start Records for this exercise

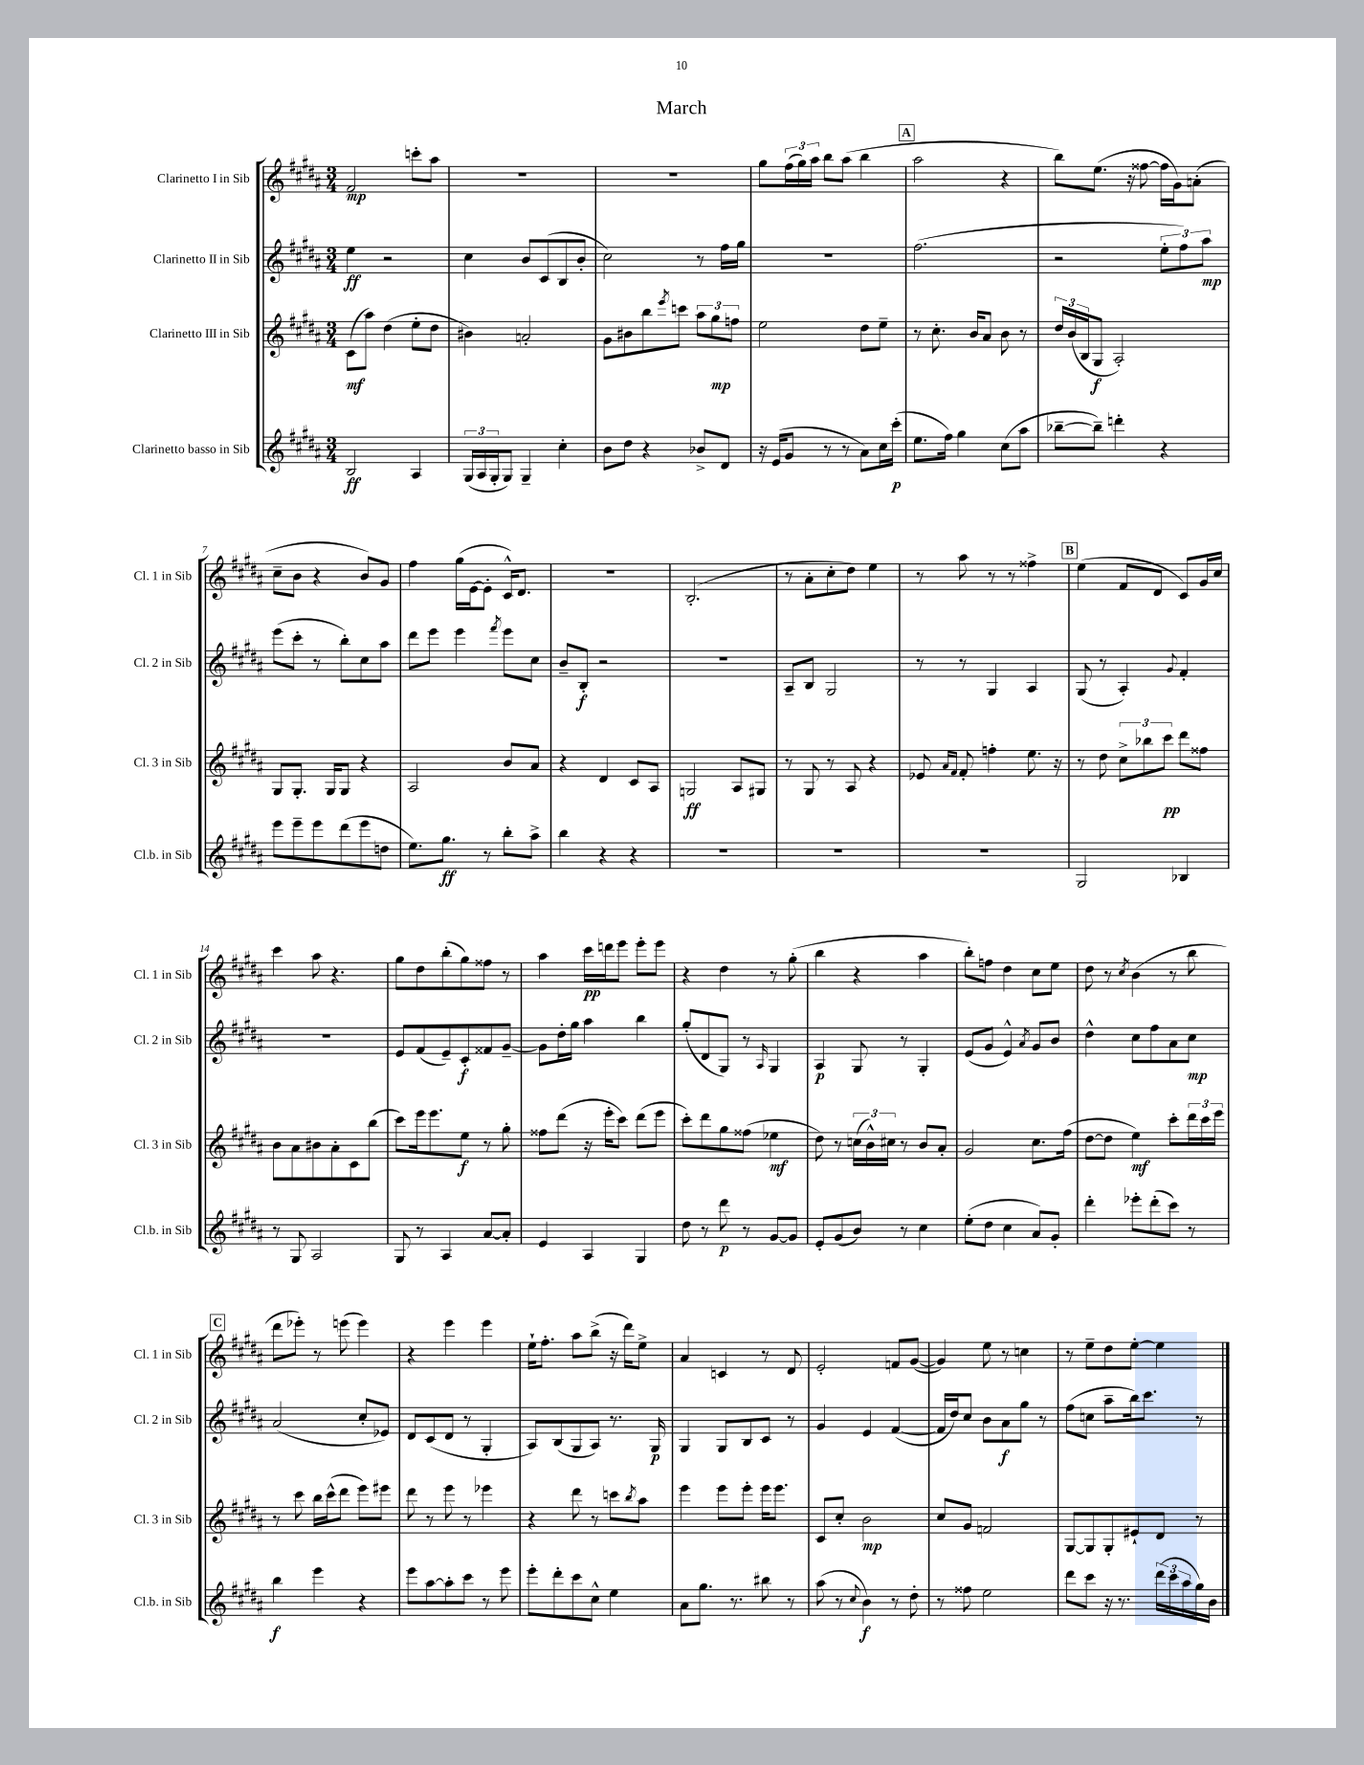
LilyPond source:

\header { title = "March" }
<<
\new StaffGroup <<
\new Staff = "s0" \with { instrumentName = "Clarinetto I in Sib" shortInstrumentName = "Cl. 1 in Sib" } {
    \clef treble \key b \major \numericTimeSignature \time 3/4
    fis'2\mp c'''8-. ais''8 |
    R2. |
    R2. |
    gis''8 \tuplet 3/2 { fis''16( gis''16) ais''16 } b''8 ais''8( b''4 |
    \mark \markup { \box "A" } ais''2 r4 |
    b''8) e''8.( r16 fisis''8~ fisis''16 gis'16) a'8-.( |
    cis''8-- b'8 r4 b'8) gis'8 |
    fis''4 gis''16( e'16~ e'8-. cis'16-^) dis'8. |
    R2. |
    b2.-.( |
    r8 ais'8-. cis''8-. dis''8) e''4 |
    r8 ais''8 r8 r8 fisis''4-> |
    \mark \markup { \box "B" } e''4( fis'8 dis'8 cis'8) gis'16 cis''16 |
    cis'''4 ais''8 r4. |
    gis''8 dis''8 b''8-.( gis''8) fisis''8 r8 |
    ais''4 cis'''16\pp d'''16 e'''8 e'''8-. e'''8 |
    r4 dis''4 r8 gis''8-.( |
    b''4 r4 ais''4 |
    b''8-.) f''8 dis''4 cis''8 e''8 |
    dis''8 r8 \acciaccatura { cis''8 } b'4( r8 b''8 |
    \mark \markup { \box "C" } dis'''8 ees'''8-.) r8 e'''8( e'''4) |
    r4 e'''4 e'''4 |
    e''16-! fis''8.-. ais''8 b''8->( r16 dis'''16) e''8-> |
    ais'4 c'4 r8 dis'8 |
    e'2-. f'8 gis'8~( |
    gis'4) e''8 r8 c''4 |
    r8 e''8-- dis''8 e''8~-. e''4 \bar "|." |
}
\new Staff = "s1" \with { instrumentName = "Clarinetto II in Sib" shortInstrumentName = "Cl. 2 in Sib" } {
    \clef treble \key b \major \numericTimeSignature \time 3/4
    e''4\ff r2 |
    cis''4 b'8 cis'8( b8 b'8-. |
    cis''2) r8 fis''16 gis''16 |
    R2. |
    \mark \markup { \box "A" } fis''2.( |
    r2 \tuplet 3/2 { e''8-. fis''8) ais''8\mp } |
    e'''8( cis'''8-. r8 b''8-.) cis''8 ais''8 |
    dis'''8 e'''8 e'''4 \acciaccatura { fis'''8 } e'''8 cis''8 |
    b'8-- b8-.\f r2 |
    R2. |
    ais8-- b8 gis2 |
    r8 r8 gis4 ais4 |
    \mark \markup { \box "B" } gis8( r8 ais4-.) \appoggiatura { gis'8 } fis'4-. |
    R2. |
    e'8 fis'8( e'8--) cis'8-.\f fisis'8 gis'8~-- |
    gis'8 dis''16-. gis''16 ais''4 b''4 |
    gis''8-.( dis'8 gis8) r8 \grace { ais16 } gis4 |
    ais4\p gis8 r8 gis4-. |
    e'8( gis'8 e'4-^) \acciaccatura { ais'8 } gis'8 b'8 |
    dis''4-^ cis''8 fis''8 ais'8 cis''8\mp |
    \mark \markup { \box "C" } ais'2( cis''8-. ees'8) |
    dis'8 cis'8( dis'8 r8 gis4-. |
    ais8) b8( gis8 ais8) r8. gis16\p |
    gis4 gis8 b8 cis'8 r8 |
    gis'4 e'4 fis'4~( |
    fis'16 dis''16) cis''8 b'8 ais'8\f gis''8 r8 |
    fis''8( c''8 ais''8-- b''16) cis'''8. r8 \bar "|." |
}
\new Staff = "s2" \with { instrumentName = "Clarinetto III in Sib" shortInstrumentName = "Cl. 3 in Sib" } {
    \clef treble \key b \major \numericTimeSignature \time 3/4
    cis'8\mf( ais''8) dis''4( e''8-. dis''8 |
    bis'4) a'2-. |
    gis'8 bis'8 b''8 \acciaccatura { e'''8 } c'''8 \tuplet 3/2 { ais''8 gis''8\mp f''8 } |
    e''2 dis''8 e''8-- |
    \mark \markup { \box "A" } r8 cis''8.-. b'16 ais'8 b'8 r8 |
    \tuplet 3/2 { dis''16 b'16( b16 } gis8\f ais2-.) |
    gis8 gis8.-. gis16 gis8 r4 |
    ais2 b'8 ais'8 |
    r4 dis'4 cis'8 ais8 |
    g2\ff ais8 gis8 |
    r8 gis8 r8 ais8 r4 |
    ees'8 \grace { ais'16 fis'16 } fis'8-. f''4-. e''8. r16 |
    \mark \markup { \box "B" } r8 dis''8 \tuplet 3/2 { cis''8-> bes''8 cis'''8\pp } dis'''8 fisis''8 |
    b'8 ais'8 bis'8 ais'8-. cis'8 b''8( |
    cis'''8) e'''16 e'''8. e''8\f r8 gis''8-. |
    fisis''8 dis'''8( r16 e'''16-. cis'''8) dis'''8( e'''8 |
    cis'''8-.) dis'''8 gis''8 fisis''8( ees''4\mf |
    dis''8) r8 \tuplet 3/2 { c''16( b'16-^) cis''16 } r8 b'8 ais'8-. |
    gis'2 cis''8. fis''16( |
    dis''8~ dis''8 e''4\mf) cis'''8-. \tuplet 3/2 { dis'''16 cis'''16 e'''16 } |
    \mark \markup { \box "C" } r8 cis'''8 b''16 cis'''16-^( dis'''8 e'''8) eis'''8 |
    dis'''8 r8 e'''8 r8 ees'''4 |
    r4 dis'''8 r8 c'''8 \acciaccatura { b''8 } ais''8 |
    e'''4 e'''8 e'''8-. e'''16 e'''8. |
    cis'8 cis''8-. b'2\mp |
    cis''8 gis'8 f'2 |
    gis8~ gis8 gis8-. eis'8-! dis'8 r8 \bar "|." |
}
\new Staff = "s3" \with { instrumentName = "Clarinetto basso in Sib" shortInstrumentName = "Cl.b. in Sib" } {
    \clef treble \key b \major \numericTimeSignature \time 3/4
    b2\ff ais4 |
    \tuplet 3/2 { gis16( ais16 gis16-. } gis8) gis4-- cis''4-. |
    b'8 dis''8 r4 bes'8-> dis'8 |
    r16 e'16( gis'8 r8 r8 ais'8) cis''16 cis'''16-.\p( |
    \mark \markup { \box "A" } e''8. fis''16) gis''4 cis''8( ais''8 |
    bes''8~-- bes''8--) d'''4-. r4 |
    e'''8 e'''8-- e'''8 dis'''8( e'''8 d''8 |
    e''8.) gis''8.\ff r8 b''8-. ais''8-> |
    b''4 r4 r4 |
    R2. |
    R2. |
    R2. |
    \mark \markup { \box "B" } gis2 bes4 |
    r8 gis8 ais2 |
    gis8 r8 ais4 ais'8~ ais'8-. |
    e'4 ais4 gis4 |
    dis''8 r8 dis'''8\p r8 gis'8~ gis'8 |
    e'8-. gis'8( b'8) r8 cis''4 |
    e''8-.( dis''8 cis''4 ais'8) gis'8-. |
    dis'''4-. ees'''8-. dis'''8-.( cis'''8) r8 |
    \mark \markup { \box "C" } b''4\f e'''4 r4 |
    e'''8 ais''8~ ais''8-. cis'''8 r8 e'''8 |
    e'''8-. dis'''8-. cis'''8 cis''8-^ e''4 |
    ais'8 gis''8. r8. bis''8 r8 |
    ais''8( r8 \appoggiatura { cis''8 } b'4\f) r8 dis''8-. |
    r8 fisis''8 e''2 |
    dis'''8 cis'''8 r16 r8. \tuplet 3/2 { dis'''16( cis'''16 ais''16 } gis''16) b'16 \bar "|." |
}
>>
>>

end Records for this exercise

Short problem: Which lines of the rows above contain the string "tuplet", matched case-sensitively? Report each such line in full.

Solved problem:
    gis''8 \tuplet 3/2 { fis''16( gis''16) ais''16 } b''8 ais''8( b''4 |
    r2 \tuplet 3/2 { e''8-. fis''8) ais''8\mp } |
    gis'8 bis'8 b''8 \acciaccatura { e'''8 } c'''8 \tuplet 3/2 { ais''8 gis''8\mp f''8 } |
    \tuplet 3/2 { dis''16 b'16( b16 } gis8\f ais2-.) |
    \mark \markup { \box "B" } r8 dis''8 \tuplet 3/2 { cis''8-> bes''8 cis'''8\pp } dis'''8 fisis''8 |
    dis''8) r8 \tuplet 3/2 { c''16( b'16-^) cis''16 } r8 b'8 ais'8-. |
    dis''8~ dis''8 e''4\mf) cis'''8-. \tuplet 3/2 { dis'''16 cis'''16 e'''16 } |
    \tuplet 3/2 { gis16( ais16 gis16-. } gis8) gis4-- cis''4-. |
    dis'''8 cis'''8 r16 r8. \tuplet 3/2 { dis'''16( cis'''16 ais''16 } gis''16) b'16 \bar "|." |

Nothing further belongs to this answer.